• Problem statement
Your answer is a copy of every line in the records where "yellow" appears.

• Scene difference descriptions
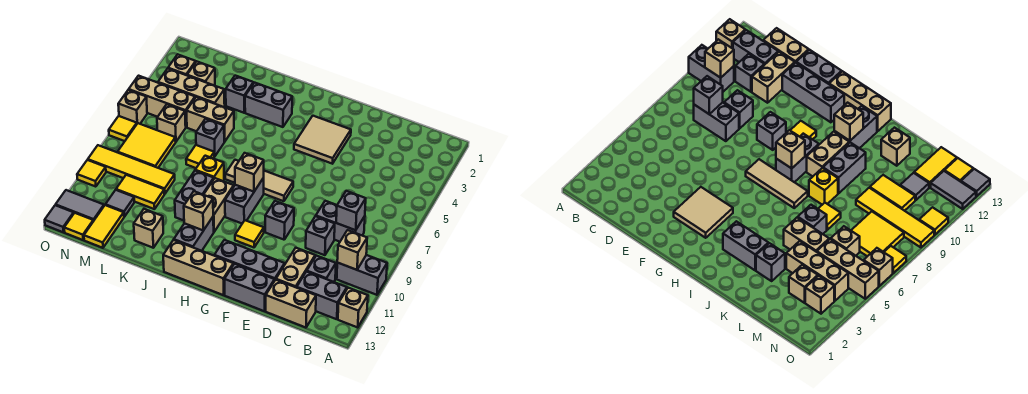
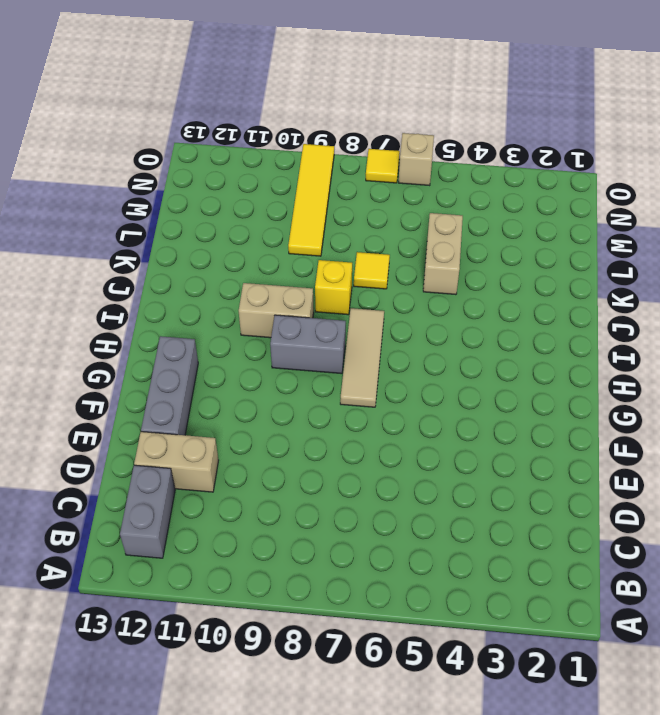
none -> grey brick A10:B10 level 1
none -> tan brick A12 level 1
none -> grey brick C8:D8 level 1
none -> grey brick C11 level 1

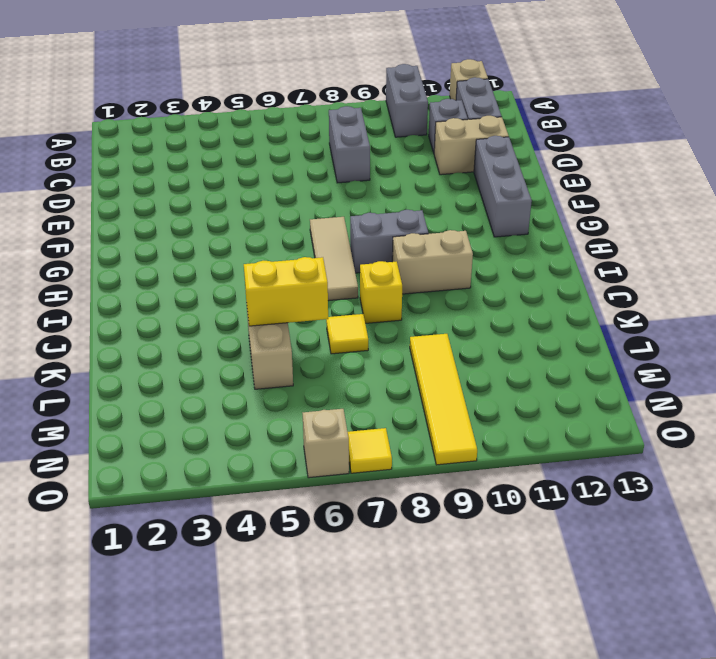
yellow brick K5:K6 level 2 -> none
none -> tan brick C13:D13 level 1
none -> grey brick D9 level 1
none -> grey brick E13:F13 level 1
none -> tan tile F3:G4 level 1

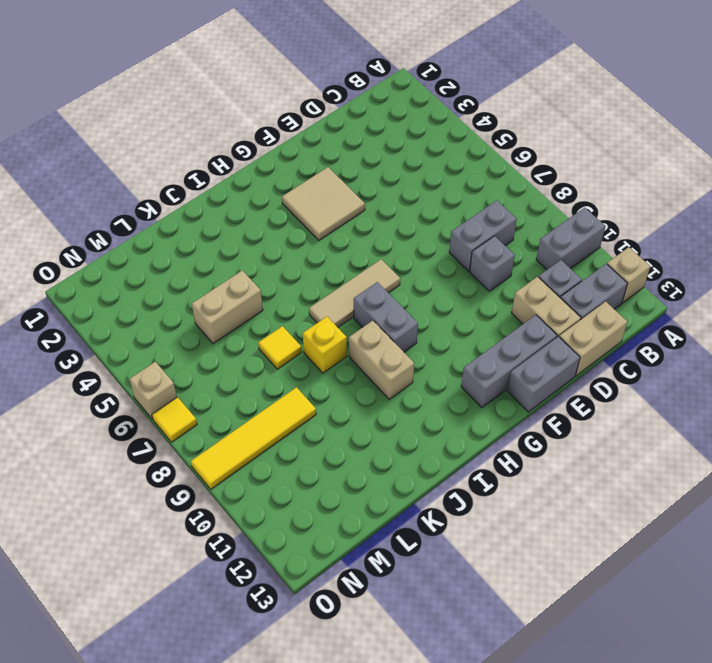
none -> grey brick F9 level 1
none -> yellow tile G10 level 1
none -> tan brick G13:I13 level 1
none -> grey brick I3:J3 level 1

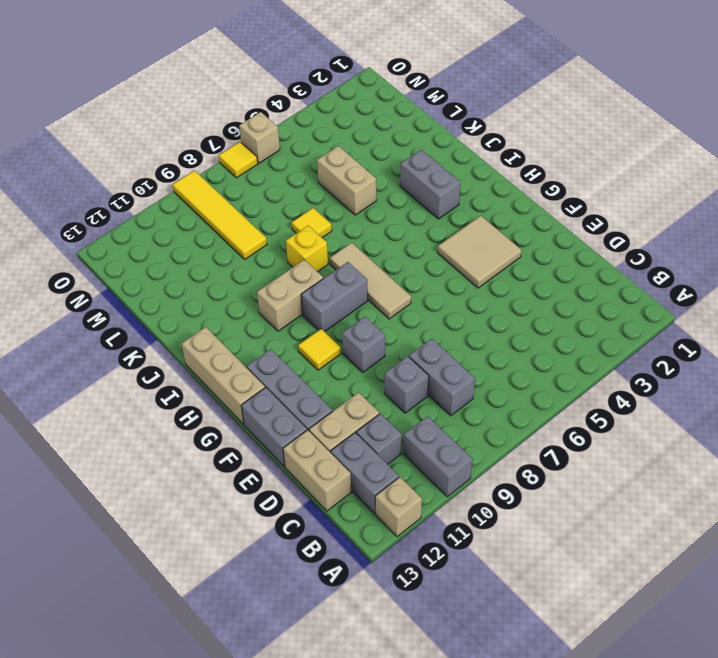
none -> grey brick I11:I12 level 1
none -> grey brick J9:J10 level 1
none -> grey brick K3 level 1
none -> grey brick K6 level 1

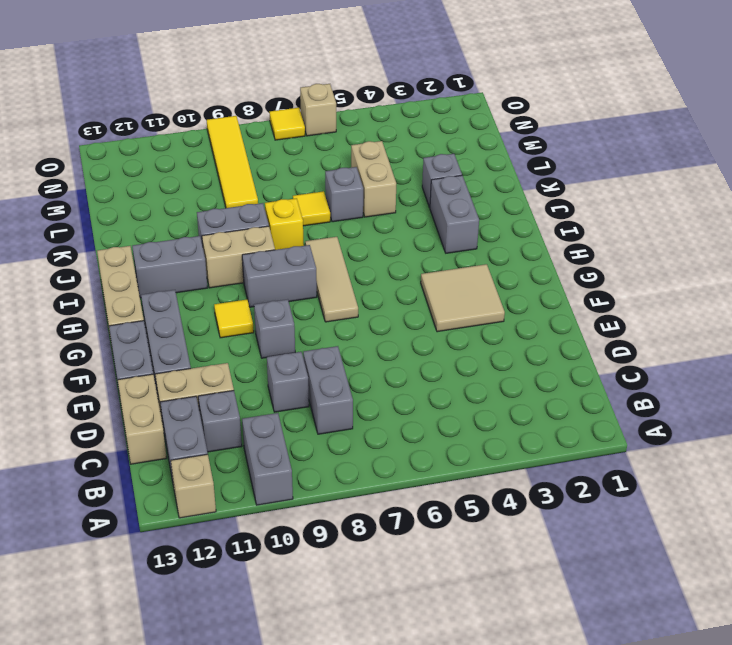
none -> tan brick K12 level 1
none -> tan brick L4:N4 level 1
none -> yellow tile L10:M10 level 1
none -> tan brick M3 level 1

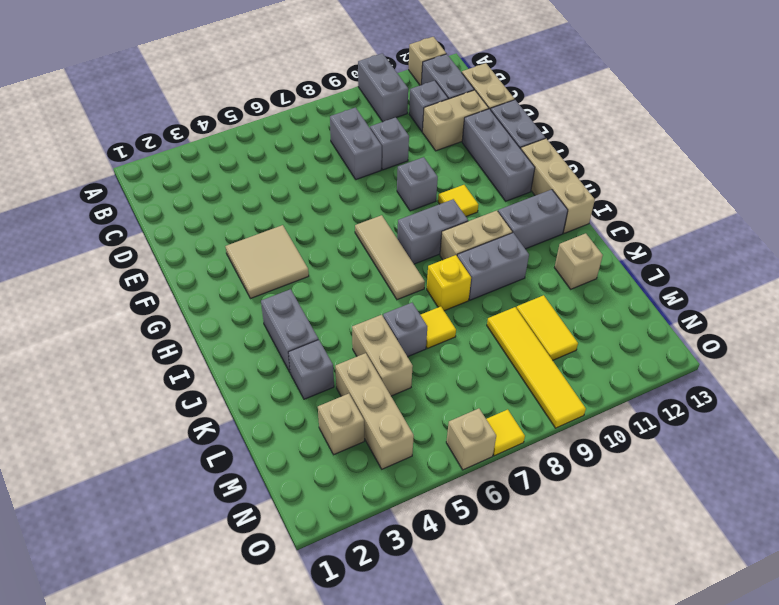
none -> tan brick M5:O5 level 1
none -> tan brick M6 level 1
none -> yellow tile M7:N8 level 1
none -> grey tile M11 level 1

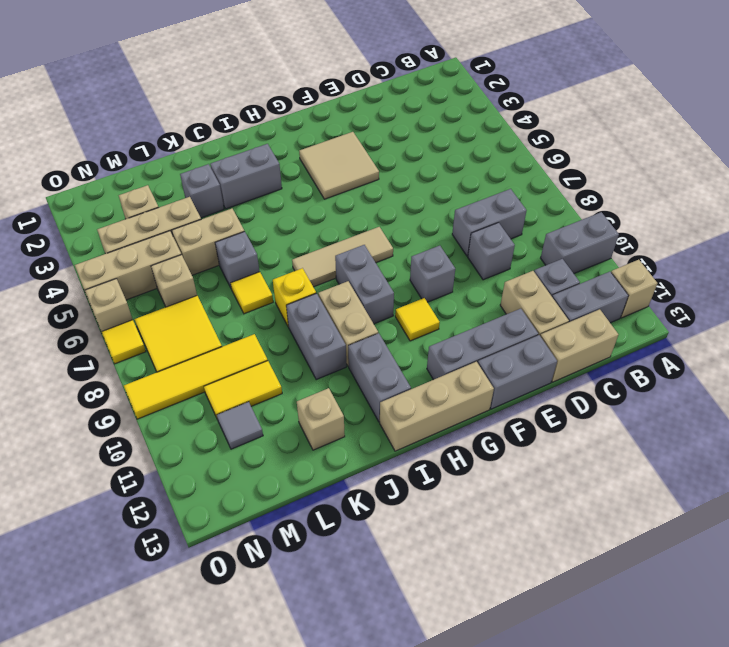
none -> yellow tile M12:M13 level 1
none -> tan brick N3 level 1
none -> grey tile N12:O12 level 1
none -> yellow tile N13 level 1

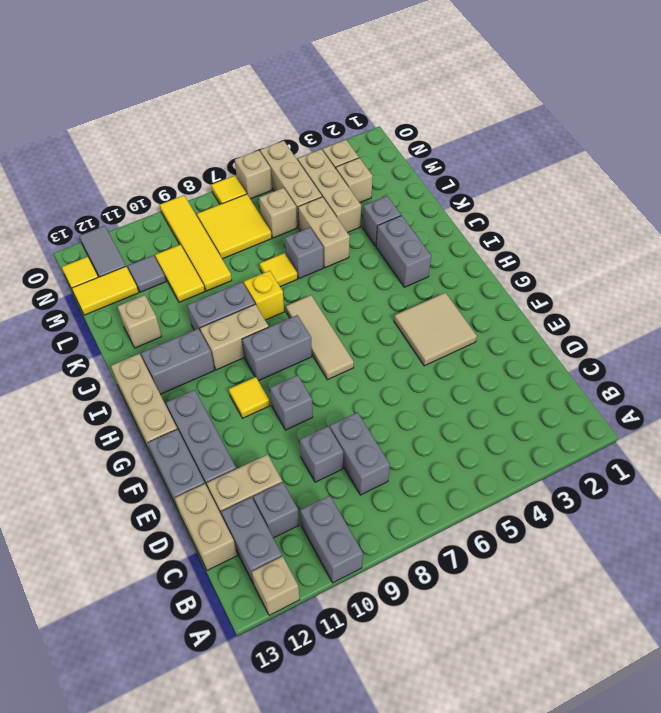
none -> yellow tile O10 level 1
none -> grey tile O13 level 1
none -> tan brick B10 level 2
none -> grey brick C8 level 2

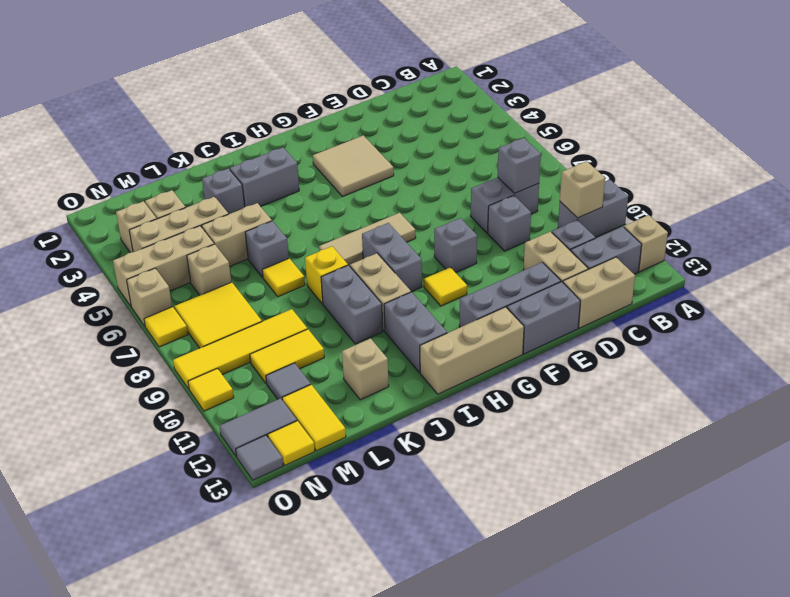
none -> tan brick H8 level 2
none -> tan brick I11 level 2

• Written answer
yellow brick K5:K6 level 2 -> none
none -> yellow tile G10 level 1
none -> yellow tile L10:M10 level 1
none -> yellow tile M7:N8 level 1
none -> yellow tile M12:M13 level 1
none -> yellow tile N13 level 1
none -> yellow tile O10 level 1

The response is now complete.